→ **WHAT IS BEING ASKED**: Where does the string "black" appear in the listing below? Copy every line where it does.

(Beginning of DATA SHOWN)

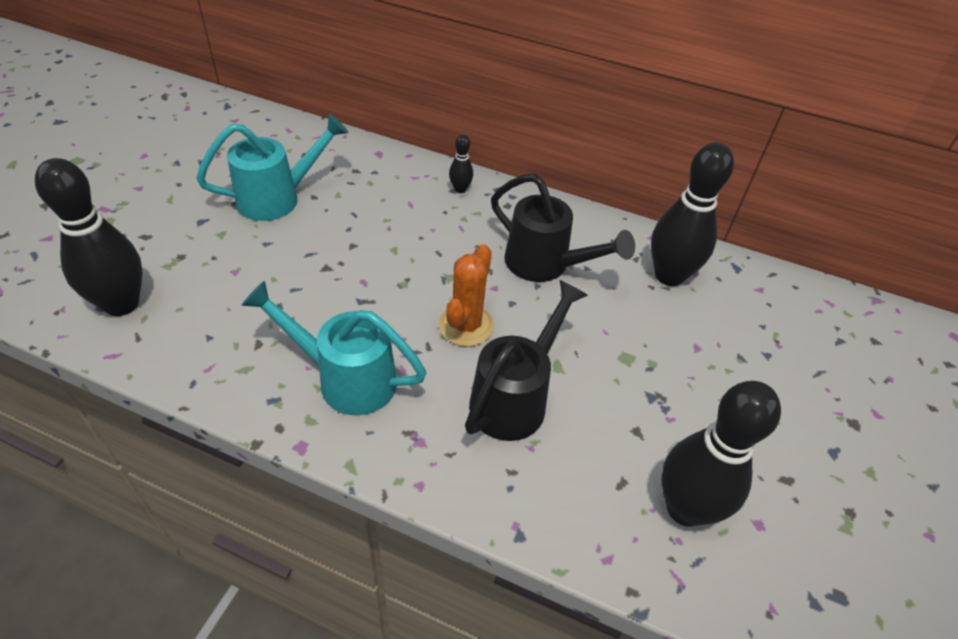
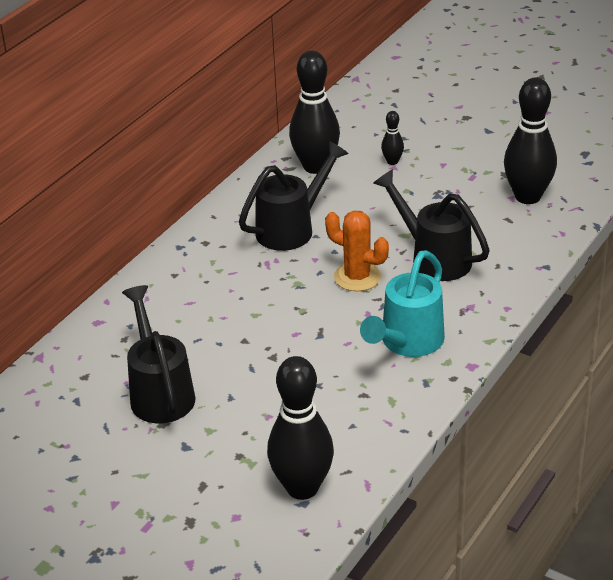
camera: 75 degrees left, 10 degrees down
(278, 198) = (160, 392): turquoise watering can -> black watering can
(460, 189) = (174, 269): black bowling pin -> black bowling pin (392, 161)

(End of DATA SHOWN)

→ **EXPECTED ANSWER**:
(278, 198) = (160, 392): turquoise watering can -> black watering can
(460, 189) = (174, 269): black bowling pin -> black bowling pin (392, 161)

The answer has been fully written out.